*** Records for this exercise ***

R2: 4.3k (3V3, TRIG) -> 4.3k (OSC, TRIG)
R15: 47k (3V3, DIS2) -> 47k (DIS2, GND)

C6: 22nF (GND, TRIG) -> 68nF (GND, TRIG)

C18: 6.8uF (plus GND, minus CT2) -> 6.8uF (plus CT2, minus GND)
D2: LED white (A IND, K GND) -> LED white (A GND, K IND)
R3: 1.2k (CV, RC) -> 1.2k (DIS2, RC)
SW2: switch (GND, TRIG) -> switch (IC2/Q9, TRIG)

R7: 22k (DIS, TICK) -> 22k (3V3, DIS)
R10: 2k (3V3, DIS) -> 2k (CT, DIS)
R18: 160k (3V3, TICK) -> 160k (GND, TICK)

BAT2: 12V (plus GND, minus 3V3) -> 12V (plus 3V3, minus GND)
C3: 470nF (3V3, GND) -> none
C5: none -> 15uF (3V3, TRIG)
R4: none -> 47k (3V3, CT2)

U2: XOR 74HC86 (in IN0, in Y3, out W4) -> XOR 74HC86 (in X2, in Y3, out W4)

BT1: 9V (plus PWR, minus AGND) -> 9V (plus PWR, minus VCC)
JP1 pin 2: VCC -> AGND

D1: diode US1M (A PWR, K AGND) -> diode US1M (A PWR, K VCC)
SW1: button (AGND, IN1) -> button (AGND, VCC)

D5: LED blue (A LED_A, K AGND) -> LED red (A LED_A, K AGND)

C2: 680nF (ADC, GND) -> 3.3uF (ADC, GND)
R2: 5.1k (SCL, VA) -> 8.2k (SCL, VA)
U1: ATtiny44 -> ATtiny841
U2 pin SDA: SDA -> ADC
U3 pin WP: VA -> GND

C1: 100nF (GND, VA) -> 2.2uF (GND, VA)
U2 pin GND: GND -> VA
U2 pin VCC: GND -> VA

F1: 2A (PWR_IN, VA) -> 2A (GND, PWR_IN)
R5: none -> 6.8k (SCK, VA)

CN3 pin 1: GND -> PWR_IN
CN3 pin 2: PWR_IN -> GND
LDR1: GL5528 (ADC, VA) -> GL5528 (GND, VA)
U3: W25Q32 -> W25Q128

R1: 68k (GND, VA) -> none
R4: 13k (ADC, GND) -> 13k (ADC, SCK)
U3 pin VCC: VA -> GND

***

== Task objective ==
Set down only the lines running from the line with "CN3 pin 1: GND -> PWR_IN" to the end of the entries above, both included, exactly as they stand.

== Exercise solution ==
CN3 pin 1: GND -> PWR_IN
CN3 pin 2: PWR_IN -> GND
LDR1: GL5528 (ADC, VA) -> GL5528 (GND, VA)
U3: W25Q32 -> W25Q128

R1: 68k (GND, VA) -> none
R4: 13k (ADC, GND) -> 13k (ADC, SCK)
U3 pin VCC: VA -> GND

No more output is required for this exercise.